ENTRIES SHOWN:
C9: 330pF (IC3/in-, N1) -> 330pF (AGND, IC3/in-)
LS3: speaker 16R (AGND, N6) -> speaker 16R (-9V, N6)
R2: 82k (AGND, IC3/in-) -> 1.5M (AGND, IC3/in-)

---

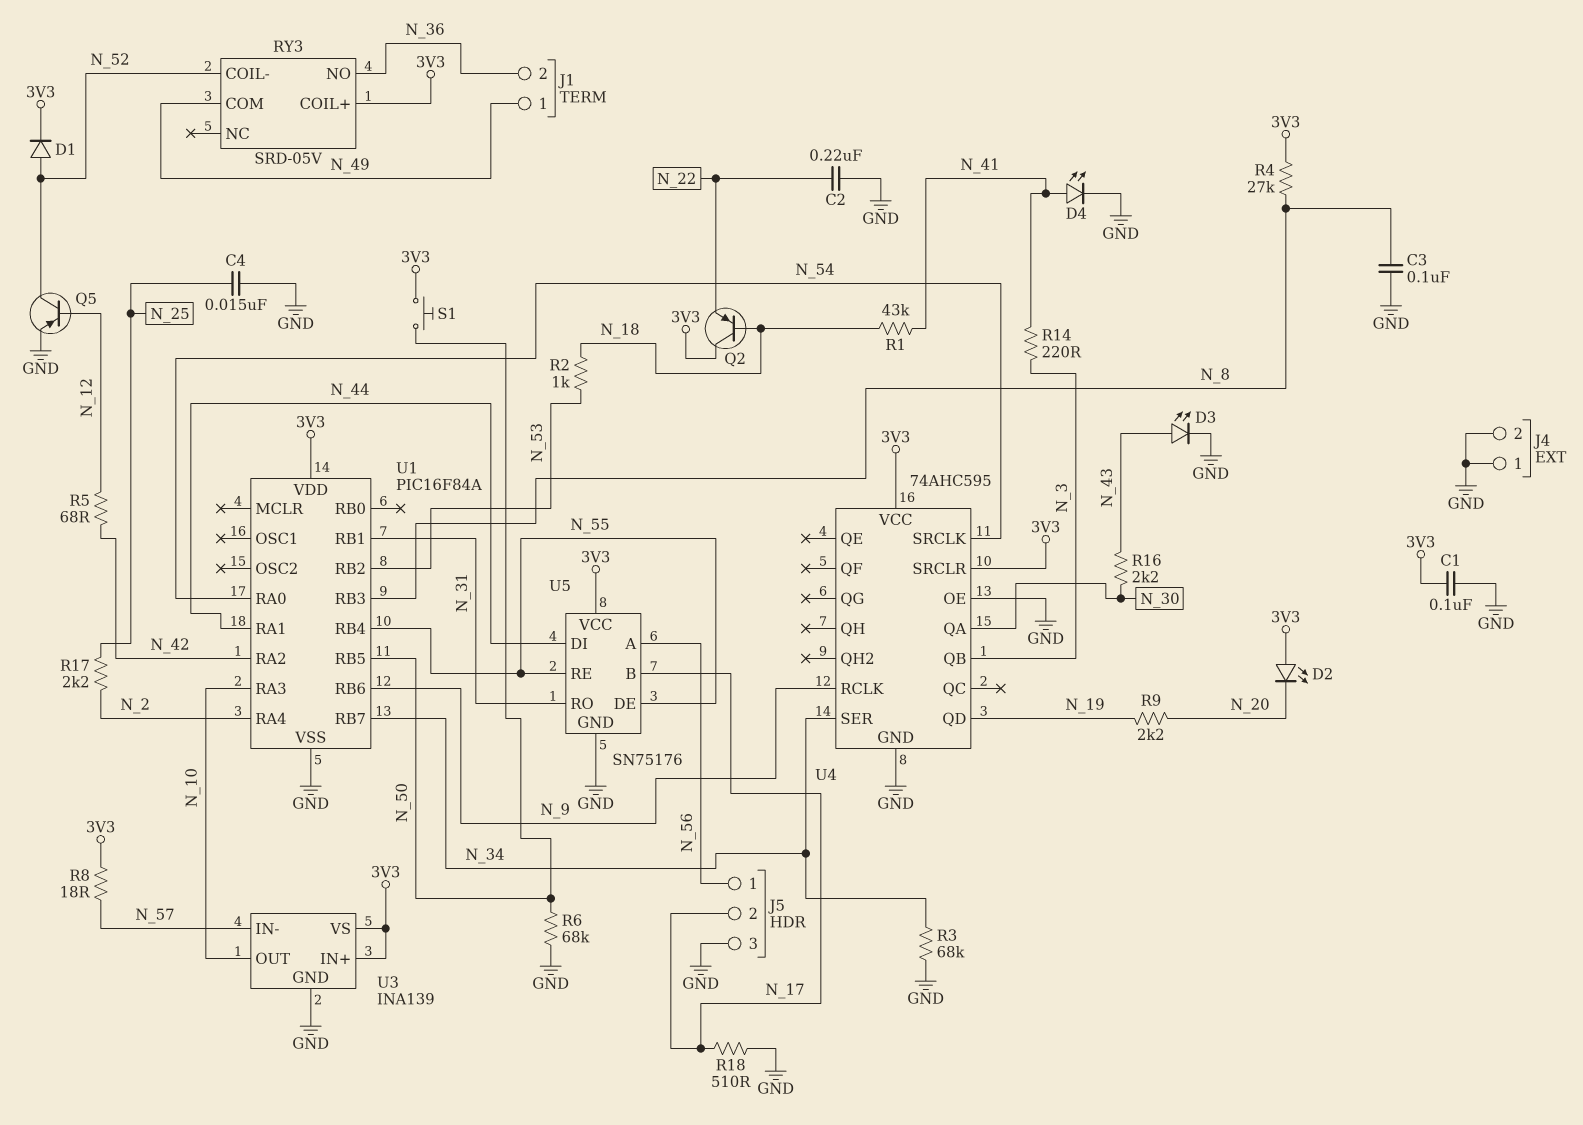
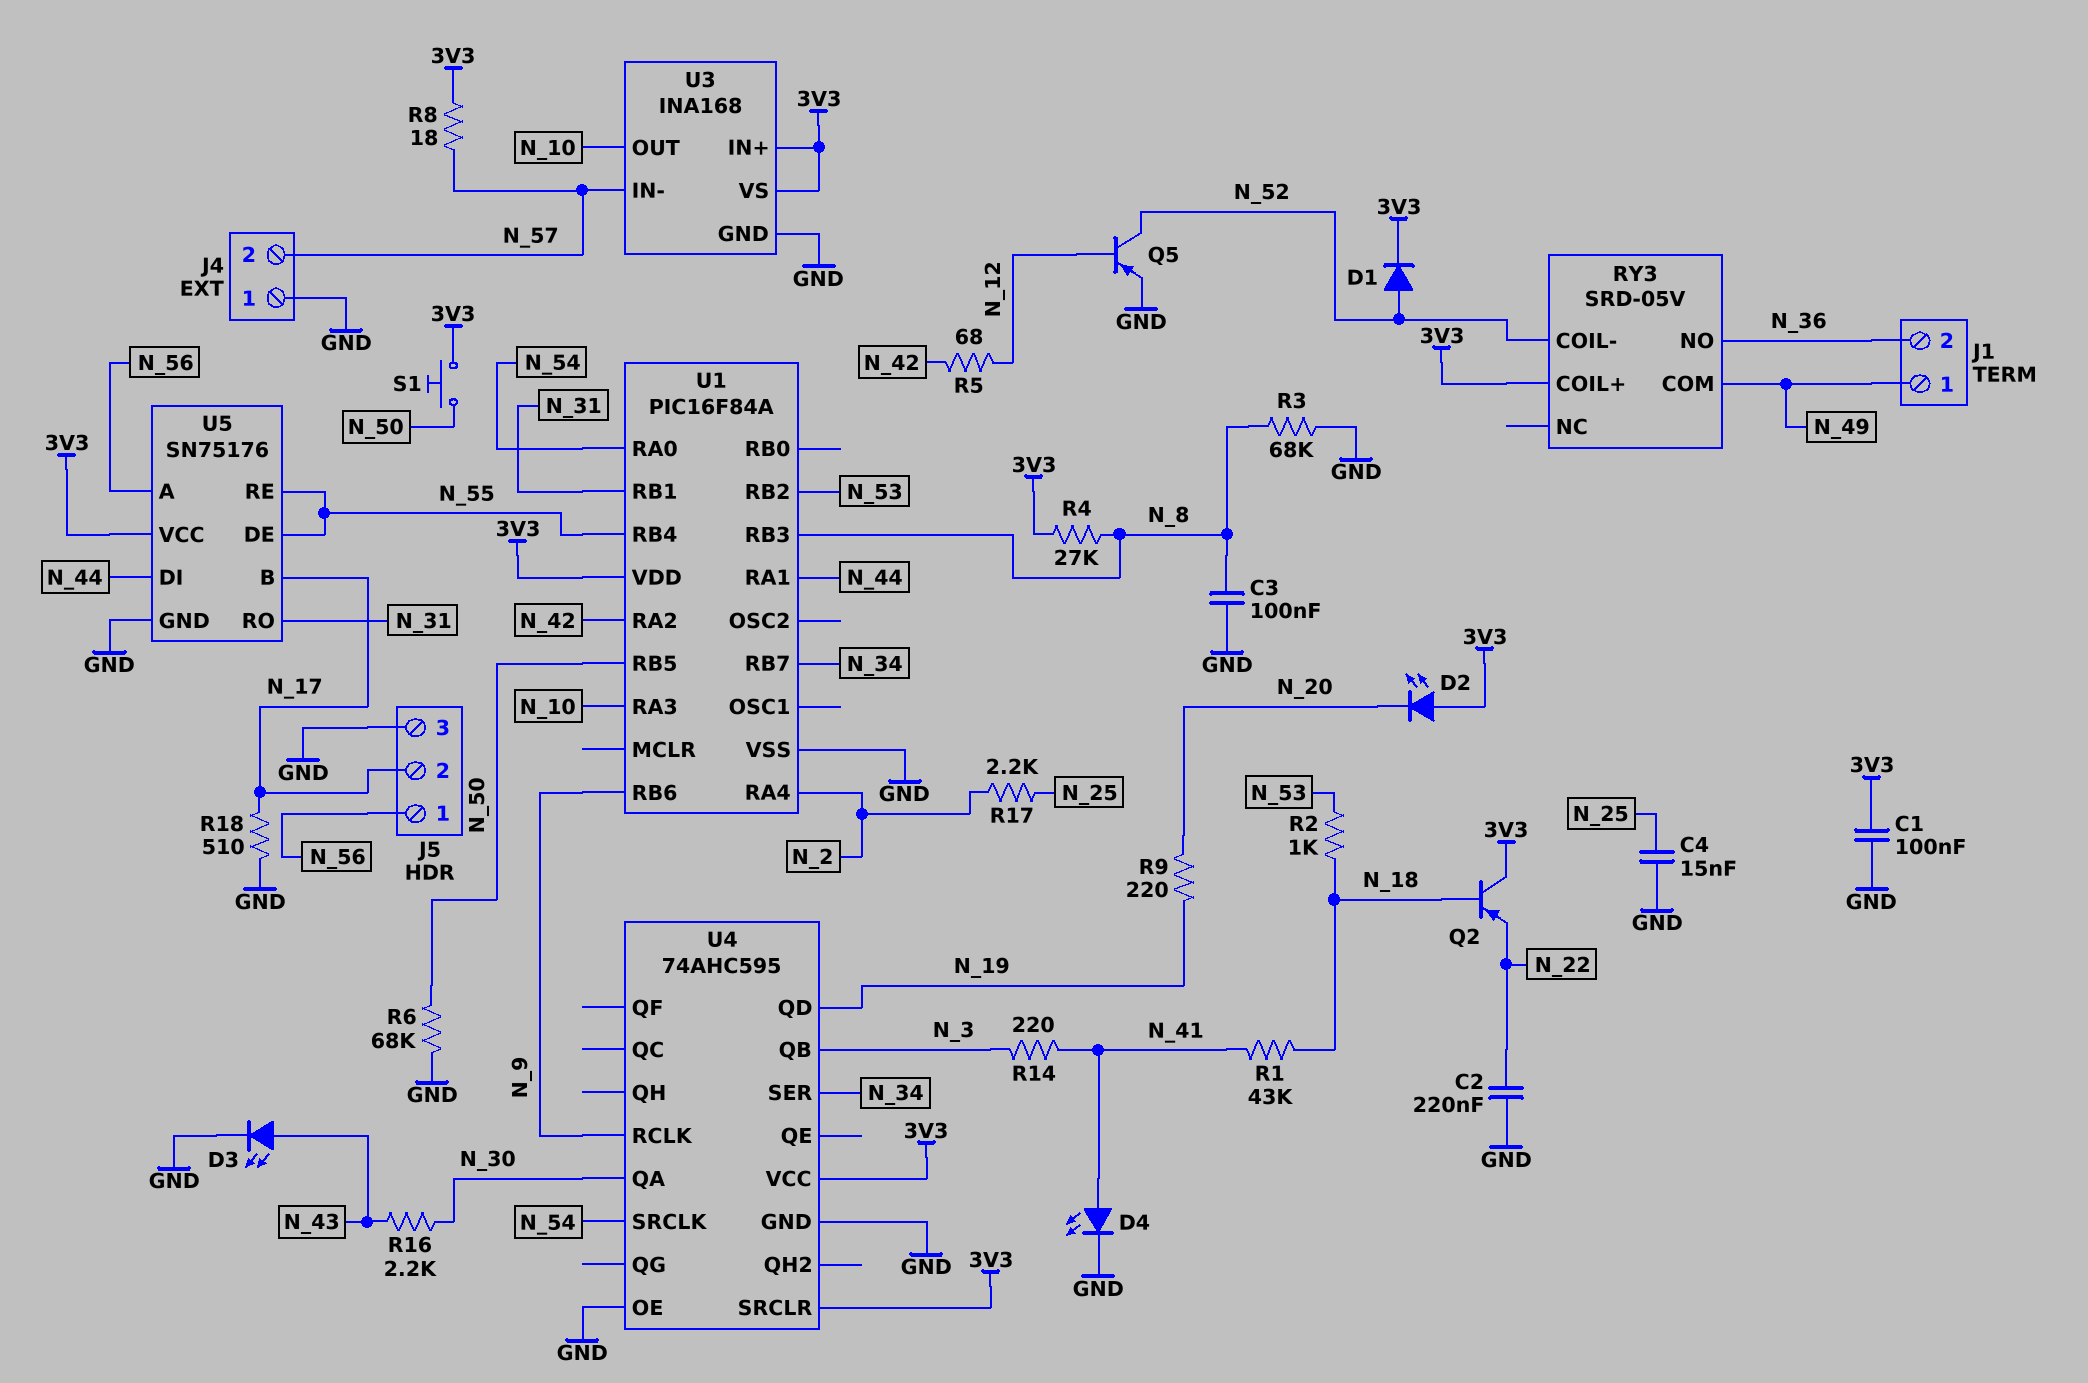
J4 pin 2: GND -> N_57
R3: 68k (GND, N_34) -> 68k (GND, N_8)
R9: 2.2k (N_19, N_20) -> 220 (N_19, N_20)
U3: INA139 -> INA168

PROBLEM DESCRIPTION: Within the listing above, locate the line containing "J4 pin 2: GND -> N_57" and the line containing "U3: INA139 -> INA168". Reproduce those two lines and all lines between them exactly, with nothing added.

PROBLEM SOLUTION:
J4 pin 2: GND -> N_57
R3: 68k (GND, N_34) -> 68k (GND, N_8)
R9: 2.2k (N_19, N_20) -> 220 (N_19, N_20)
U3: INA139 -> INA168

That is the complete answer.